### Data provided
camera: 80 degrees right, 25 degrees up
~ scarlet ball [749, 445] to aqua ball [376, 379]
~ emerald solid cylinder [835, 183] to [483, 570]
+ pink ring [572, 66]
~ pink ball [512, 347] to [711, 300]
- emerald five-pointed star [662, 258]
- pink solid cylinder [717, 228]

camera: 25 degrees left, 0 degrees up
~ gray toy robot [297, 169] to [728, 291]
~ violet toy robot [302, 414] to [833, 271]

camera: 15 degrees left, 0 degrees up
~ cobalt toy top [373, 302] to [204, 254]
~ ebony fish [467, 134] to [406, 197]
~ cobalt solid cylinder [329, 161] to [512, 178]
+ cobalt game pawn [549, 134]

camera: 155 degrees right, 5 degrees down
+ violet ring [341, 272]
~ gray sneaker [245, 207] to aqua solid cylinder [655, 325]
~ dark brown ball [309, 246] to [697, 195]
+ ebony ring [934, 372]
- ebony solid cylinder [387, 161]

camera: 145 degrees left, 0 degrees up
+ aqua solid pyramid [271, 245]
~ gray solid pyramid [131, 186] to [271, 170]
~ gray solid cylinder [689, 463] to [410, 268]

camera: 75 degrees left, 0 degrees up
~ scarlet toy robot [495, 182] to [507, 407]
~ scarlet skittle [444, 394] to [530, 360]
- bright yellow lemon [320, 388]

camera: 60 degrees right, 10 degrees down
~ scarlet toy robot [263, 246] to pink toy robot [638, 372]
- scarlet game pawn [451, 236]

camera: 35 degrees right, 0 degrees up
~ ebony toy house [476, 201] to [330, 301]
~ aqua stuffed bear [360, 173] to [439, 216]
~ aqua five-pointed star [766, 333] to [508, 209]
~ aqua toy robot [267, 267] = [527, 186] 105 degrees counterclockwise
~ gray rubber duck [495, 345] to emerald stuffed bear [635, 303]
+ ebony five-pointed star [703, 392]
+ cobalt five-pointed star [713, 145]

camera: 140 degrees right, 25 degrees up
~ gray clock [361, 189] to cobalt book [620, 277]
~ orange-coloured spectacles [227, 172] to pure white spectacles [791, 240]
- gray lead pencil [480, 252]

### What is required
In the listing above, find the line containing "to [711, 300]" and the line containing "- emerald five-pointed star [662, 258]", then retype both and every line between them exactly, with nothing else.

### Output of the task
~ pink ball [512, 347] to [711, 300]
- emerald five-pointed star [662, 258]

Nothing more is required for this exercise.